▶ _Task_:
Retype the opening lines of the data exactly, stopping after the line that contains "(637, 66) = (609, 164): black". Skip every picture.

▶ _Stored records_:
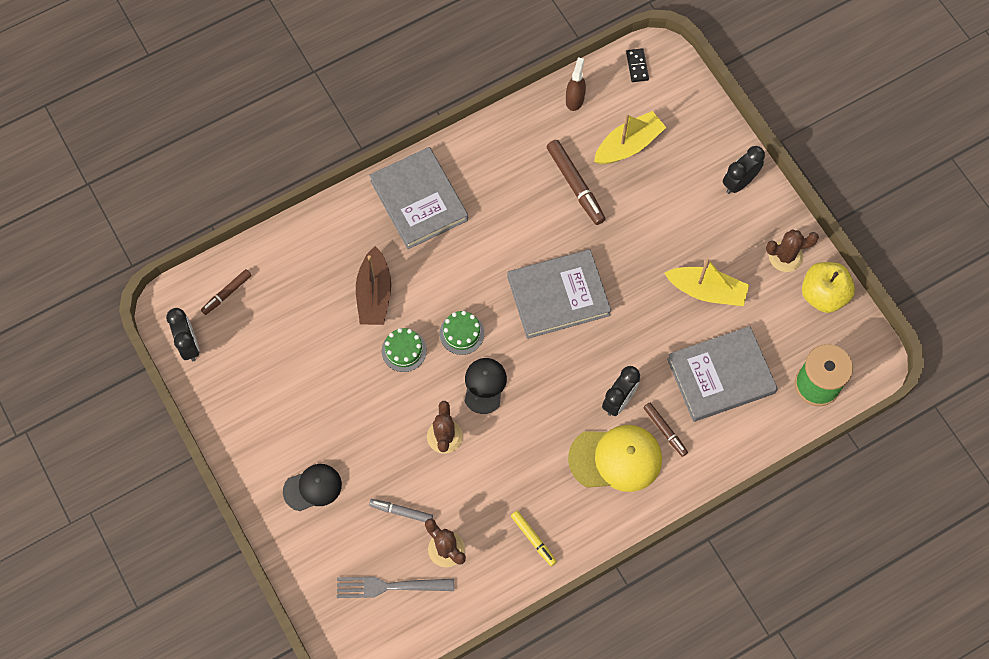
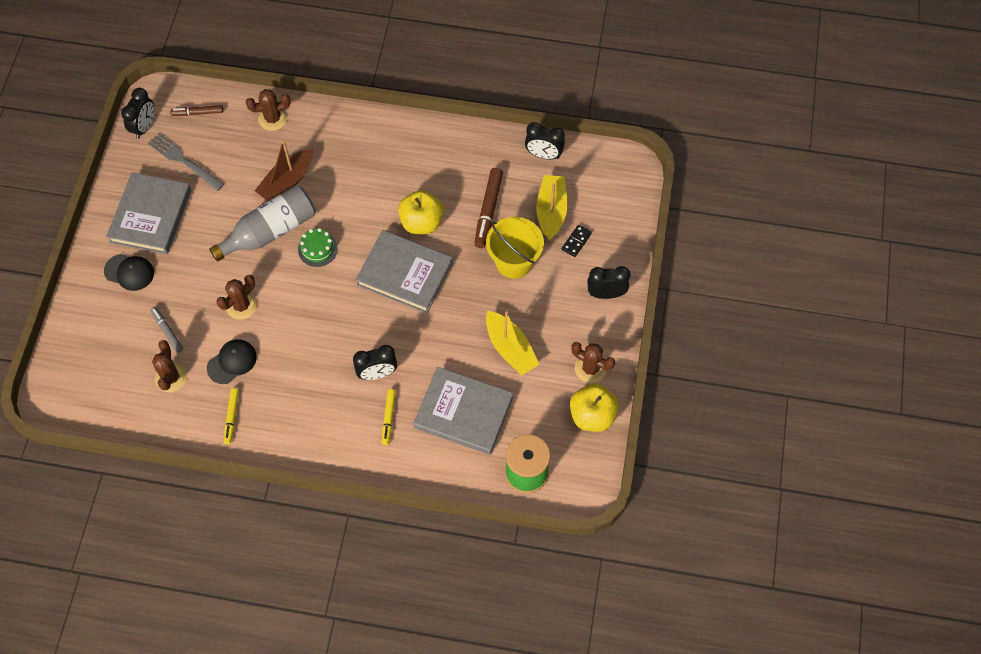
camera: 40 degrees right, 5 degrees down
(303, 246) = (273, 119): none -> brown cactus
(389, 586) = (113, 372): grey fork -> grey fork (183, 160)
(404, 350) = (270, 231): green cake -> grey bottle
(419, 200) = (374, 144): grey book -> grey book (151, 216)
(484, 385) = (299, 294): black cap -> black cap (232, 362)
(529, 239) = (422, 222): none -> yellow apple
(574, 99) = (543, 155): brown spray bottle -> black clock
(616, 459) = (337, 410): yellow cap -> none
(628, 145) = (551, 211): yellow boat -> yellow boat turned 90 degrees counterclockwise
(637, 66) = (609, 164): black domino -> black domino (576, 241)
(639, 213) = (514, 261): none -> yellow bucket
(665, 430) = (388, 418): brown marker -> yellow marker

▶ _Solution below_:
camera: 40 degrees right, 5 degrees down
(303, 246) = (273, 119): none -> brown cactus
(389, 586) = (113, 372): grey fork -> grey fork (183, 160)
(404, 350) = (270, 231): green cake -> grey bottle
(419, 200) = (374, 144): grey book -> grey book (151, 216)
(484, 385) = (299, 294): black cap -> black cap (232, 362)
(529, 239) = (422, 222): none -> yellow apple
(574, 99) = (543, 155): brown spray bottle -> black clock
(616, 459) = (337, 410): yellow cap -> none
(628, 145) = (551, 211): yellow boat -> yellow boat turned 90 degrees counterclockwise
(637, 66) = (609, 164): black domino -> black domino (576, 241)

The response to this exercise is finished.